[PROBLEM REQUIREMENTS]: Among the entries below, find the line with "SONAR2 pin ECHO: GP15 -> GP26", then quote it and each following line up to and including the line with "TFT2 pin CS: D8 -> D4", and nothing else.
○ ○ ○ ○
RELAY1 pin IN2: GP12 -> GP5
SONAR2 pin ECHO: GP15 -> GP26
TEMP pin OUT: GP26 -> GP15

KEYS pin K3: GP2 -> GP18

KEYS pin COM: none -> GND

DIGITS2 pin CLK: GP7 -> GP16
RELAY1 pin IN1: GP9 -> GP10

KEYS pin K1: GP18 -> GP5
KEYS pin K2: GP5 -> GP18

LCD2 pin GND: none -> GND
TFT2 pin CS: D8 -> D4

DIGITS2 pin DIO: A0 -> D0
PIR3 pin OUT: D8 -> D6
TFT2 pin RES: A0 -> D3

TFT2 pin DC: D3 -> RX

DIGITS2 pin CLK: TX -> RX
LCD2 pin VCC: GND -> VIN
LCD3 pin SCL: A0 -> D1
○ ○ ○ ○
[SOLUTION FOR THIS PROBLEM]:
SONAR2 pin ECHO: GP15 -> GP26
TEMP pin OUT: GP26 -> GP15

KEYS pin K3: GP2 -> GP18

KEYS pin COM: none -> GND

DIGITS2 pin CLK: GP7 -> GP16
RELAY1 pin IN1: GP9 -> GP10

KEYS pin K1: GP18 -> GP5
KEYS pin K2: GP5 -> GP18

LCD2 pin GND: none -> GND
TFT2 pin CS: D8 -> D4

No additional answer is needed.